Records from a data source
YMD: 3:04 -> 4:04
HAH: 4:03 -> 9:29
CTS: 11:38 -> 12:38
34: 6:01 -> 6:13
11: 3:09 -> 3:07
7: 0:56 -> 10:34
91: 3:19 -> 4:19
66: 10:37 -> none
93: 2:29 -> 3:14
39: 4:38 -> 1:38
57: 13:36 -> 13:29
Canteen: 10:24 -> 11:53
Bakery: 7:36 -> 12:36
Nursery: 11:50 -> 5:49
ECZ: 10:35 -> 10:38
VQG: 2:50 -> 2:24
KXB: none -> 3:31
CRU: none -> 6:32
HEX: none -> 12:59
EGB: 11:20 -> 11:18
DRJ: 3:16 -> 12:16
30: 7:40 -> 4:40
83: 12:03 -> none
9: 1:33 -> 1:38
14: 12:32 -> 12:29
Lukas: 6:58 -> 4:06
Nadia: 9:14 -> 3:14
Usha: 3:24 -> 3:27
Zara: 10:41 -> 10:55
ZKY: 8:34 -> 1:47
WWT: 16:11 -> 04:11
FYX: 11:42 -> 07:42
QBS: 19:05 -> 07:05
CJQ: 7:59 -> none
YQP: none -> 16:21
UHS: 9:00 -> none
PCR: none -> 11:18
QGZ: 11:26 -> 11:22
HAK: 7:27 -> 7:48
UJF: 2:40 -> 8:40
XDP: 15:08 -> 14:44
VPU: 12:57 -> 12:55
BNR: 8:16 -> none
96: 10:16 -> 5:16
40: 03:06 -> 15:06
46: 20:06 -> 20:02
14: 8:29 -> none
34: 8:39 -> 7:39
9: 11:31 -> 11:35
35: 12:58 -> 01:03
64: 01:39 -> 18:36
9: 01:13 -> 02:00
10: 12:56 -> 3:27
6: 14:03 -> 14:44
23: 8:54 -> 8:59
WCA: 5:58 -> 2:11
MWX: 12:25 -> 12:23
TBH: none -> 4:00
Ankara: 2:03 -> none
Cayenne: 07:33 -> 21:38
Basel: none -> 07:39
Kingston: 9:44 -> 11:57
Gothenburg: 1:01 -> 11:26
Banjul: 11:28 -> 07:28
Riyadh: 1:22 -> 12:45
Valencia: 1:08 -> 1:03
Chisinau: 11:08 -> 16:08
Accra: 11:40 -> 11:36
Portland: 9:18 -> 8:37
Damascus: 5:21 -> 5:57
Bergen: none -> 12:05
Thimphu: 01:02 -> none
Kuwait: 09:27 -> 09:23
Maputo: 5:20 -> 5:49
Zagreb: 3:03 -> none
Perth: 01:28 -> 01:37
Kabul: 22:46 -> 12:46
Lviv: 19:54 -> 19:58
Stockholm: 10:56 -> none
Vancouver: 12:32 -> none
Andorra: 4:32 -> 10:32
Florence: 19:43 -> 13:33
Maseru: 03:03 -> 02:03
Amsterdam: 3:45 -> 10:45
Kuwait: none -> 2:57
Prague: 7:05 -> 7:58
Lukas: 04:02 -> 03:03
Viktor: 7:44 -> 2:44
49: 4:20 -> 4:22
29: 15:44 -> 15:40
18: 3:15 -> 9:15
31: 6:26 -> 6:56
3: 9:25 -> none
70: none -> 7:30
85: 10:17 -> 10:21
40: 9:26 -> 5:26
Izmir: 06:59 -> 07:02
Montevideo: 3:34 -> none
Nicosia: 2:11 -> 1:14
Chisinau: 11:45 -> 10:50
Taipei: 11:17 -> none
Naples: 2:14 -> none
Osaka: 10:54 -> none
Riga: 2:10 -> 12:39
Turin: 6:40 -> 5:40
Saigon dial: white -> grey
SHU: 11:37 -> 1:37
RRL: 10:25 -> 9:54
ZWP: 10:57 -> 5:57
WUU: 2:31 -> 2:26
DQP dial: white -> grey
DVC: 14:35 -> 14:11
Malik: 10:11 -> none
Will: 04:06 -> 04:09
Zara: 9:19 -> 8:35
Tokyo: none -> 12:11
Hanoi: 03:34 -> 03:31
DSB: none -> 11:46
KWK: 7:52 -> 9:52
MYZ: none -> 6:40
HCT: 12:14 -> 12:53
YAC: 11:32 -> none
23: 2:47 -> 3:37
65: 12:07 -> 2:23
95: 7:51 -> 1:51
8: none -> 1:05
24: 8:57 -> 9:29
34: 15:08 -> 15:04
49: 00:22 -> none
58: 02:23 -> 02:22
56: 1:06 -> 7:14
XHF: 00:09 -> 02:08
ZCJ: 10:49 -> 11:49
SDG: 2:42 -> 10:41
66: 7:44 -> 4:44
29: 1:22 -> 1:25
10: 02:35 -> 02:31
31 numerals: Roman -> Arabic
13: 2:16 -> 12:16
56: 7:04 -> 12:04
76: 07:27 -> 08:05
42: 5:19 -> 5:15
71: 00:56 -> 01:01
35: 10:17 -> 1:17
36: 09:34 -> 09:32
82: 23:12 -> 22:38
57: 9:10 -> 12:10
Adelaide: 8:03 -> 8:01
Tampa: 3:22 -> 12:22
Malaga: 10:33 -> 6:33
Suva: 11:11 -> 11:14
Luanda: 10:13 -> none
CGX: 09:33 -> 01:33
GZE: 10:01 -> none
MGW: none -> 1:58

**Exercise requirements**
Please reproduce every line of the data above without changes.

**Complete output**
YMD: 3:04 -> 4:04
HAH: 4:03 -> 9:29
CTS: 11:38 -> 12:38
34: 6:01 -> 6:13
11: 3:09 -> 3:07
7: 0:56 -> 10:34
91: 3:19 -> 4:19
66: 10:37 -> none
93: 2:29 -> 3:14
39: 4:38 -> 1:38
57: 13:36 -> 13:29
Canteen: 10:24 -> 11:53
Bakery: 7:36 -> 12:36
Nursery: 11:50 -> 5:49
ECZ: 10:35 -> 10:38
VQG: 2:50 -> 2:24
KXB: none -> 3:31
CRU: none -> 6:32
HEX: none -> 12:59
EGB: 11:20 -> 11:18
DRJ: 3:16 -> 12:16
30: 7:40 -> 4:40
83: 12:03 -> none
9: 1:33 -> 1:38
14: 12:32 -> 12:29
Lukas: 6:58 -> 4:06
Nadia: 9:14 -> 3:14
Usha: 3:24 -> 3:27
Zara: 10:41 -> 10:55
ZKY: 8:34 -> 1:47
WWT: 16:11 -> 04:11
FYX: 11:42 -> 07:42
QBS: 19:05 -> 07:05
CJQ: 7:59 -> none
YQP: none -> 16:21
UHS: 9:00 -> none
PCR: none -> 11:18
QGZ: 11:26 -> 11:22
HAK: 7:27 -> 7:48
UJF: 2:40 -> 8:40
XDP: 15:08 -> 14:44
VPU: 12:57 -> 12:55
BNR: 8:16 -> none
96: 10:16 -> 5:16
40: 03:06 -> 15:06
46: 20:06 -> 20:02
14: 8:29 -> none
34: 8:39 -> 7:39
9: 11:31 -> 11:35
35: 12:58 -> 01:03
64: 01:39 -> 18:36
9: 01:13 -> 02:00
10: 12:56 -> 3:27
6: 14:03 -> 14:44
23: 8:54 -> 8:59
WCA: 5:58 -> 2:11
MWX: 12:25 -> 12:23
TBH: none -> 4:00
Ankara: 2:03 -> none
Cayenne: 07:33 -> 21:38
Basel: none -> 07:39
Kingston: 9:44 -> 11:57
Gothenburg: 1:01 -> 11:26
Banjul: 11:28 -> 07:28
Riyadh: 1:22 -> 12:45
Valencia: 1:08 -> 1:03
Chisinau: 11:08 -> 16:08
Accra: 11:40 -> 11:36
Portland: 9:18 -> 8:37
Damascus: 5:21 -> 5:57
Bergen: none -> 12:05
Thimphu: 01:02 -> none
Kuwait: 09:27 -> 09:23
Maputo: 5:20 -> 5:49
Zagreb: 3:03 -> none
Perth: 01:28 -> 01:37
Kabul: 22:46 -> 12:46
Lviv: 19:54 -> 19:58
Stockholm: 10:56 -> none
Vancouver: 12:32 -> none
Andorra: 4:32 -> 10:32
Florence: 19:43 -> 13:33
Maseru: 03:03 -> 02:03
Amsterdam: 3:45 -> 10:45
Kuwait: none -> 2:57
Prague: 7:05 -> 7:58
Lukas: 04:02 -> 03:03
Viktor: 7:44 -> 2:44
49: 4:20 -> 4:22
29: 15:44 -> 15:40
18: 3:15 -> 9:15
31: 6:26 -> 6:56
3: 9:25 -> none
70: none -> 7:30
85: 10:17 -> 10:21
40: 9:26 -> 5:26
Izmir: 06:59 -> 07:02
Montevideo: 3:34 -> none
Nicosia: 2:11 -> 1:14
Chisinau: 11:45 -> 10:50
Taipei: 11:17 -> none
Naples: 2:14 -> none
Osaka: 10:54 -> none
Riga: 2:10 -> 12:39
Turin: 6:40 -> 5:40
Saigon dial: white -> grey
SHU: 11:37 -> 1:37
RRL: 10:25 -> 9:54
ZWP: 10:57 -> 5:57
WUU: 2:31 -> 2:26
DQP dial: white -> grey
DVC: 14:35 -> 14:11
Malik: 10:11 -> none
Will: 04:06 -> 04:09
Zara: 9:19 -> 8:35
Tokyo: none -> 12:11
Hanoi: 03:34 -> 03:31
DSB: none -> 11:46
KWK: 7:52 -> 9:52
MYZ: none -> 6:40
HCT: 12:14 -> 12:53
YAC: 11:32 -> none
23: 2:47 -> 3:37
65: 12:07 -> 2:23
95: 7:51 -> 1:51
8: none -> 1:05
24: 8:57 -> 9:29
34: 15:08 -> 15:04
49: 00:22 -> none
58: 02:23 -> 02:22
56: 1:06 -> 7:14
XHF: 00:09 -> 02:08
ZCJ: 10:49 -> 11:49
SDG: 2:42 -> 10:41
66: 7:44 -> 4:44
29: 1:22 -> 1:25
10: 02:35 -> 02:31
31 numerals: Roman -> Arabic
13: 2:16 -> 12:16
56: 7:04 -> 12:04
76: 07:27 -> 08:05
42: 5:19 -> 5:15
71: 00:56 -> 01:01
35: 10:17 -> 1:17
36: 09:34 -> 09:32
82: 23:12 -> 22:38
57: 9:10 -> 12:10
Adelaide: 8:03 -> 8:01
Tampa: 3:22 -> 12:22
Malaga: 10:33 -> 6:33
Suva: 11:11 -> 11:14
Luanda: 10:13 -> none
CGX: 09:33 -> 01:33
GZE: 10:01 -> none
MGW: none -> 1:58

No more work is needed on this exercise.